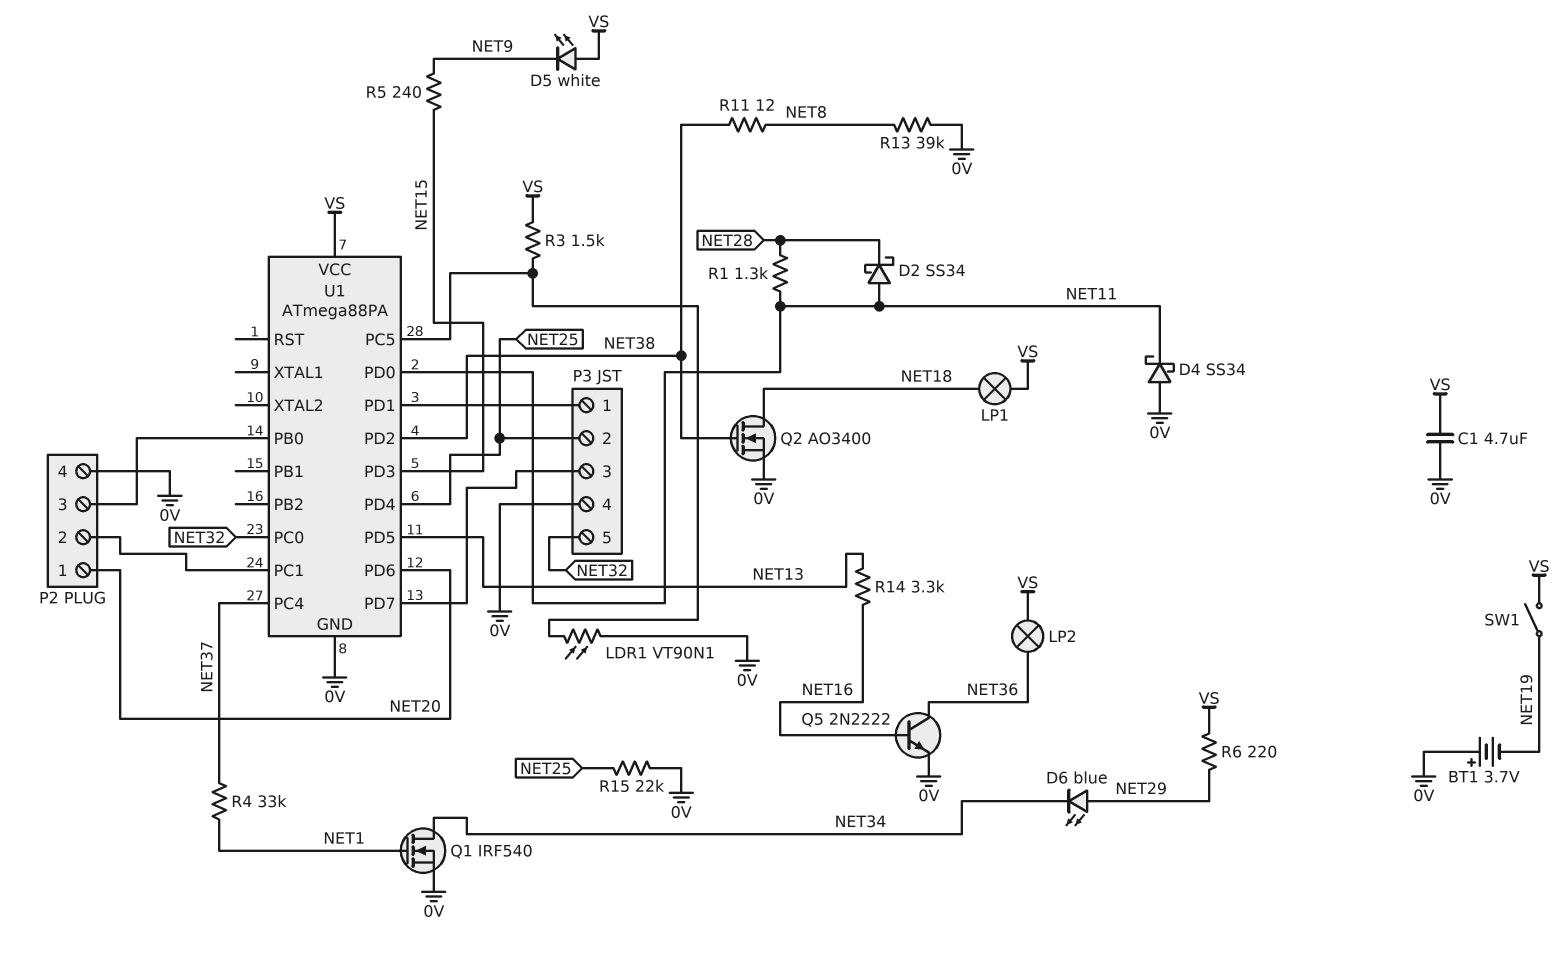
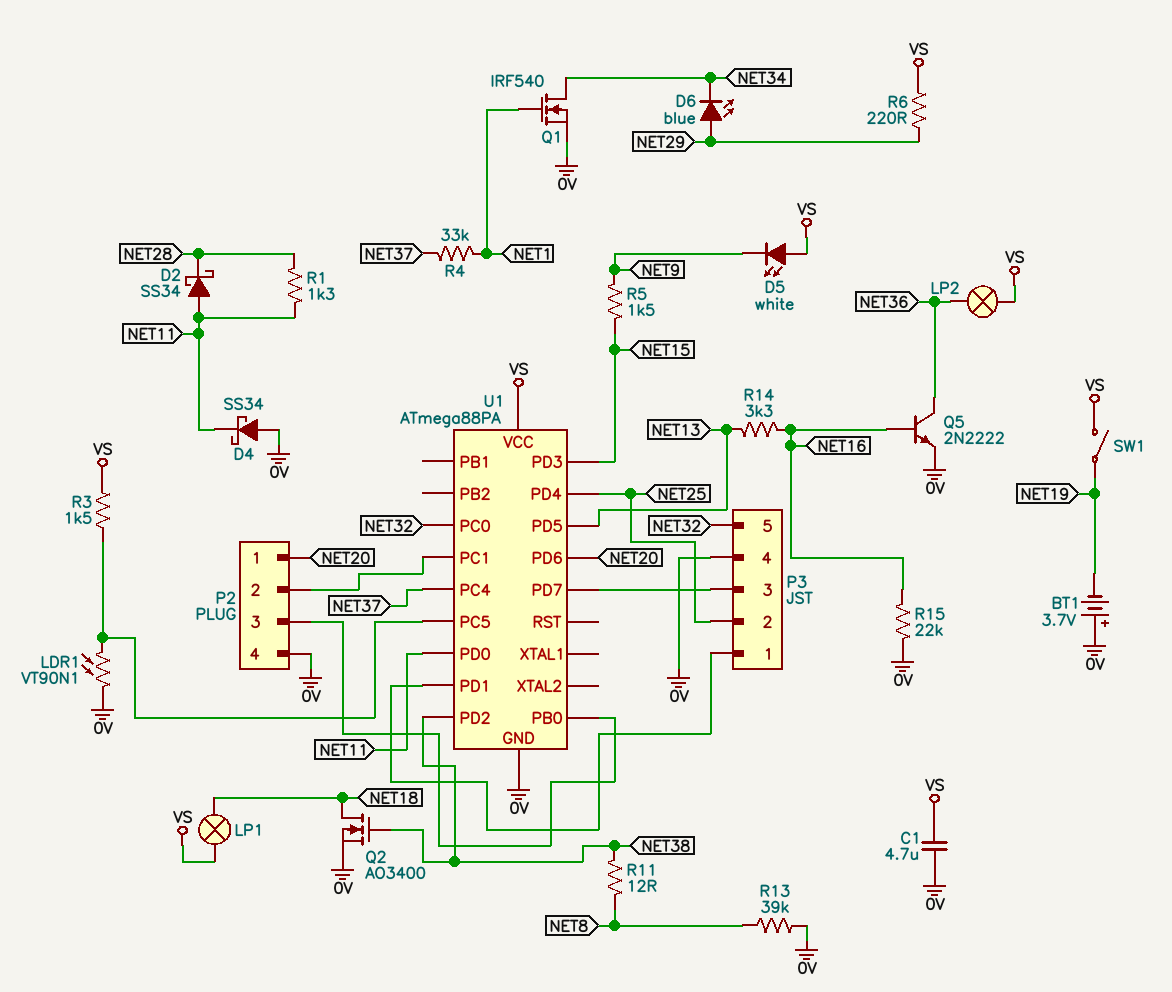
R5: 240 (NET9, NET15) -> 1.5k (NET9, NET15)
R15: 22k (0V, NET25) -> 22k (0V, NET16)

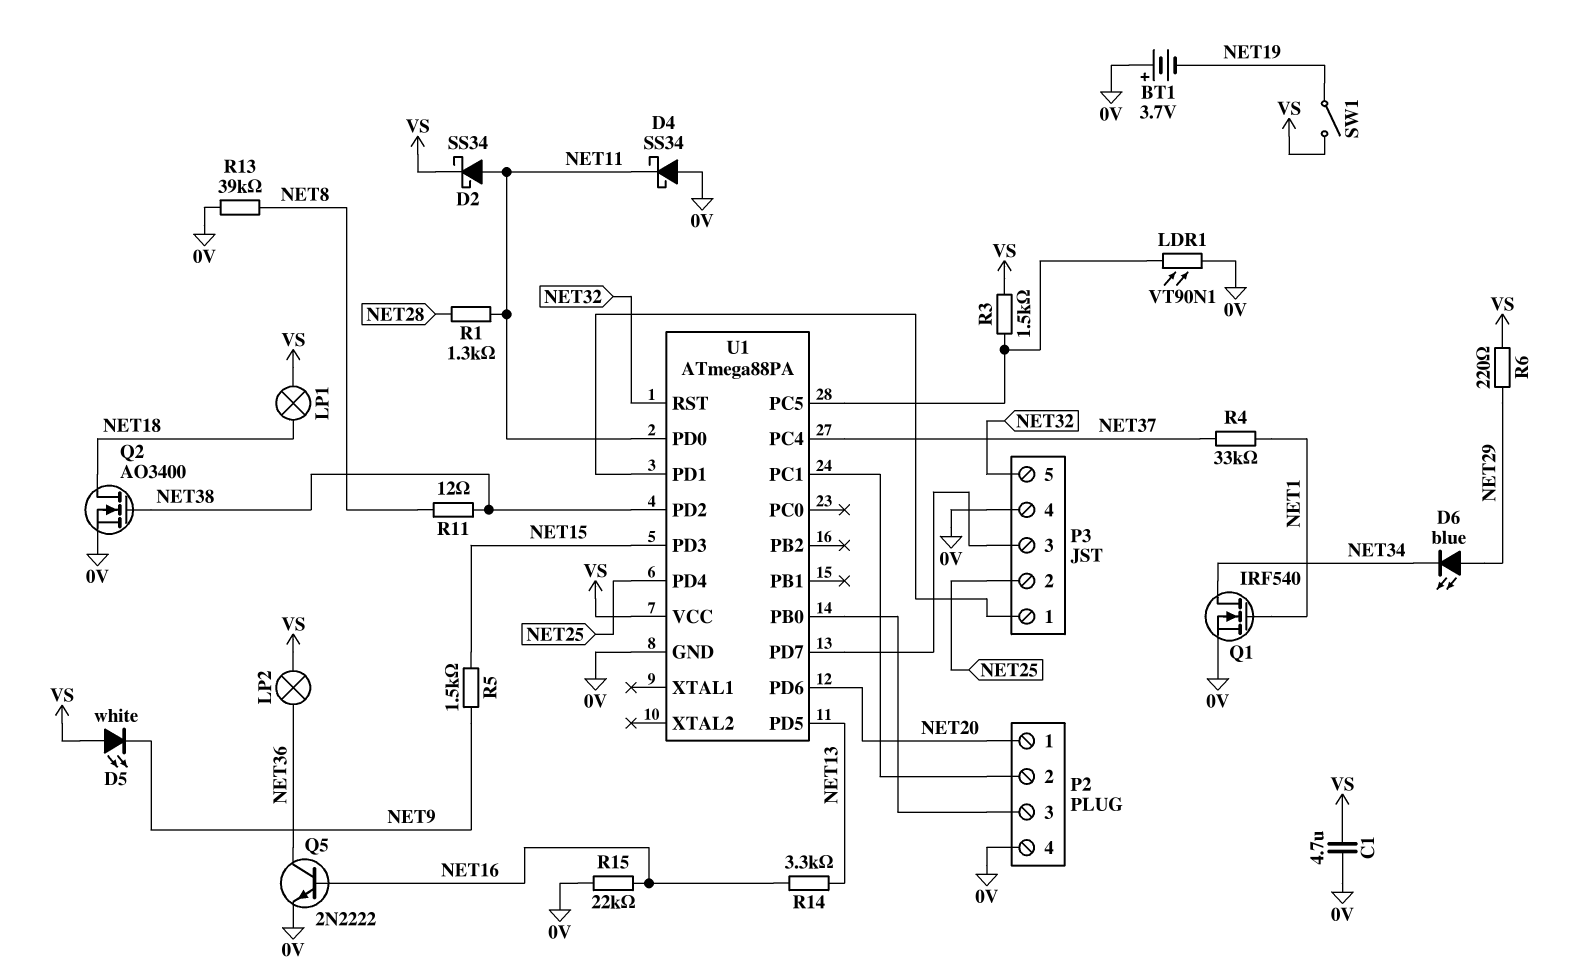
D2: schottky SS34 (A NET11, K NET28) -> schottky SS34 (A NET11, K VS)
U1 pin PC0: NET32 -> none
U1 pin RST: none -> NET32

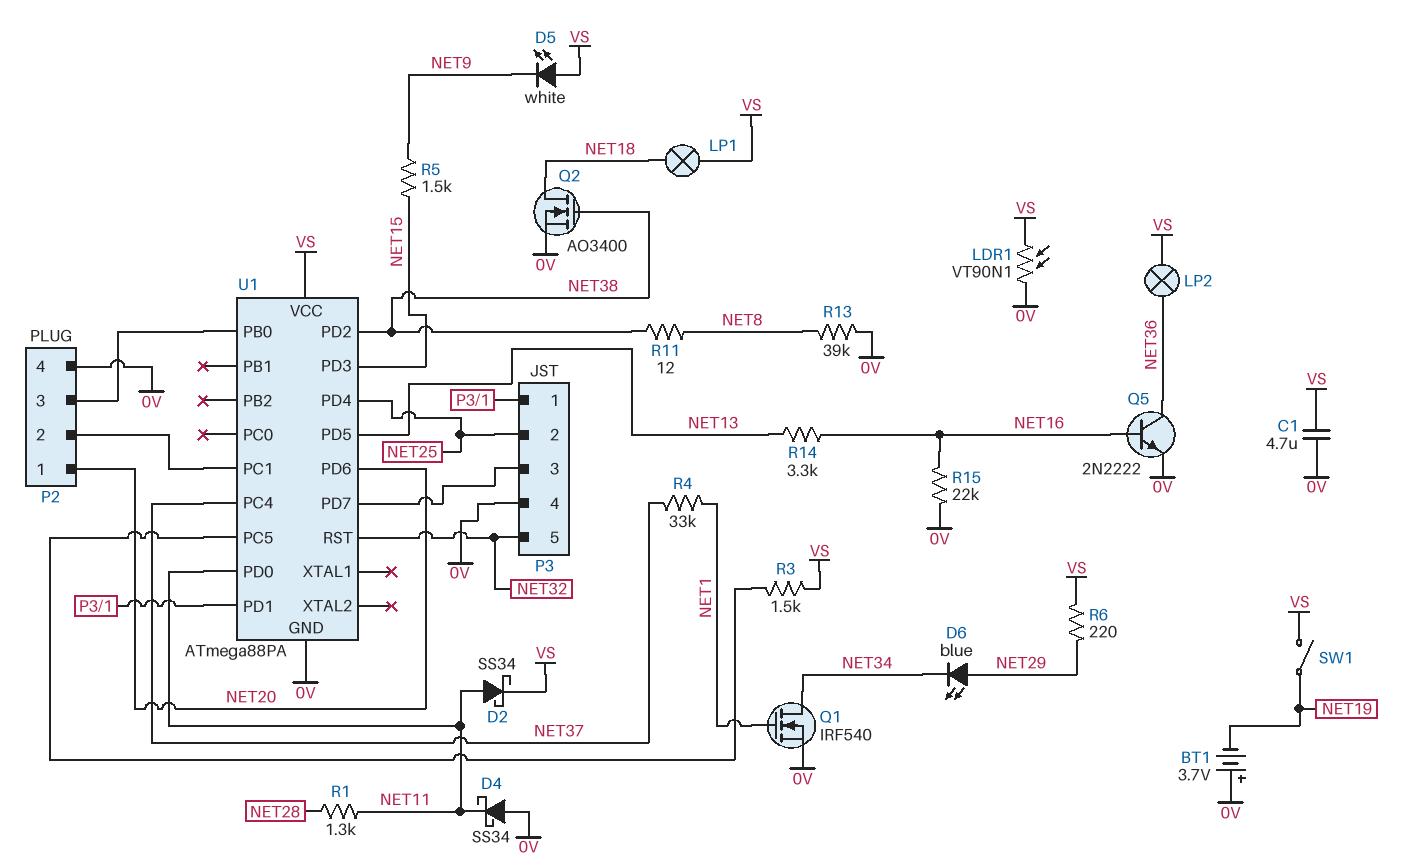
LDR1: VT90N1 (0V, U1/PC5) -> VT90N1 (0V, VS)

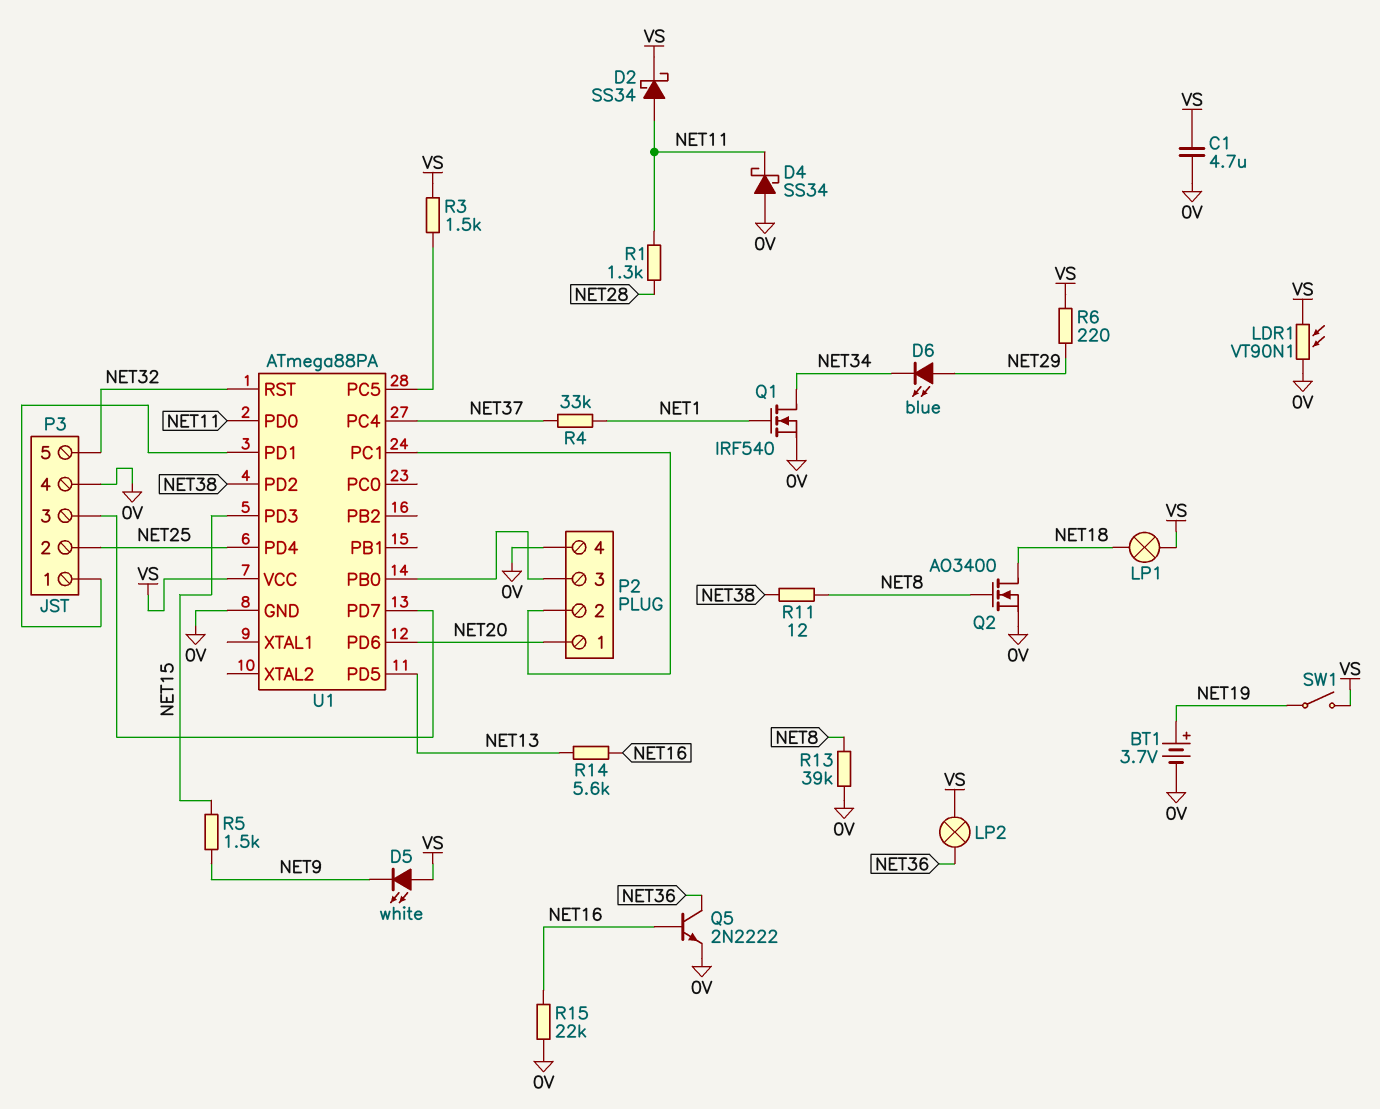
BT1: 3.7V (plus 0V, minus NET19) -> 3.7V (plus NET19, minus 0V)
Q2: NMOS AO3400 (G NET38, D NET18, S 0V) -> NMOS AO3400 (G NET8, D NET18, S 0V)
R14: 3.3k (NET13, NET16) -> 5.6k (NET13, NET16)

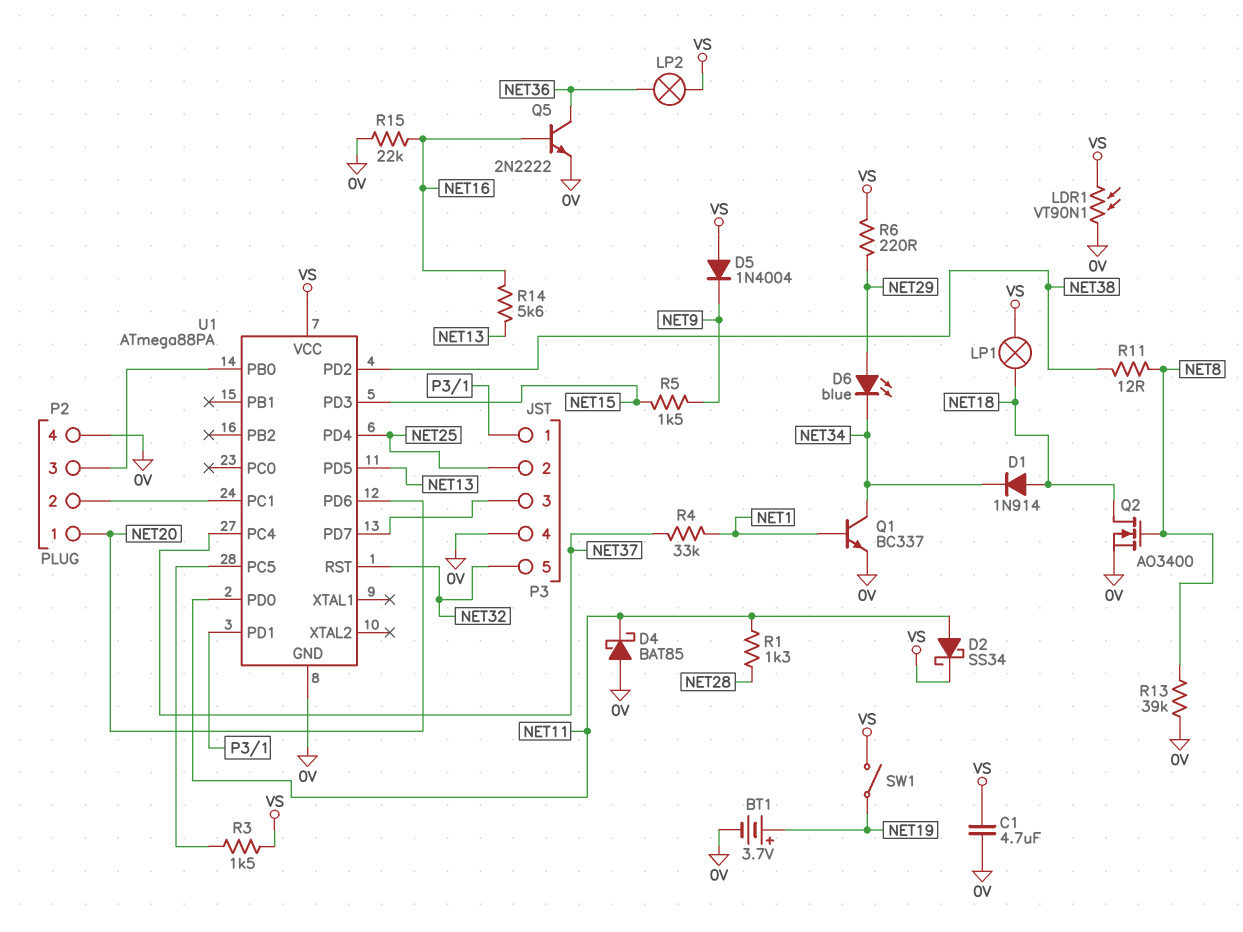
D1: none -> diode 1N914 (A NET18, K NET34)
D4: schottky SS34 (A 0V, K NET11) -> schottky BAT85 (A 0V, K NET11)
D5: LED white (A VS, K NET9) -> diode 1N4004 (A VS, K NET9)
Q1: NMOS IRF540 (G NET1, D NET34, S 0V) -> NPN BC337 (B NET1, C NET34, E 0V)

•••••

**Directions**.
Drop every picture from the data, then output all the rest exactly.

**Exercise answer**.
R5: 240 (NET9, NET15) -> 1.5k (NET9, NET15)
R15: 22k (0V, NET25) -> 22k (0V, NET16)

D2: schottky SS34 (A NET11, K NET28) -> schottky SS34 (A NET11, K VS)
U1 pin PC0: NET32 -> none
U1 pin RST: none -> NET32

LDR1: VT90N1 (0V, U1/PC5) -> VT90N1 (0V, VS)

BT1: 3.7V (plus 0V, minus NET19) -> 3.7V (plus NET19, minus 0V)
Q2: NMOS AO3400 (G NET38, D NET18, S 0V) -> NMOS AO3400 (G NET8, D NET18, S 0V)
R14: 3.3k (NET13, NET16) -> 5.6k (NET13, NET16)

D1: none -> diode 1N914 (A NET18, K NET34)
D4: schottky SS34 (A 0V, K NET11) -> schottky BAT85 (A 0V, K NET11)
D5: LED white (A VS, K NET9) -> diode 1N4004 (A VS, K NET9)
Q1: NMOS IRF540 (G NET1, D NET34, S 0V) -> NPN BC337 (B NET1, C NET34, E 0V)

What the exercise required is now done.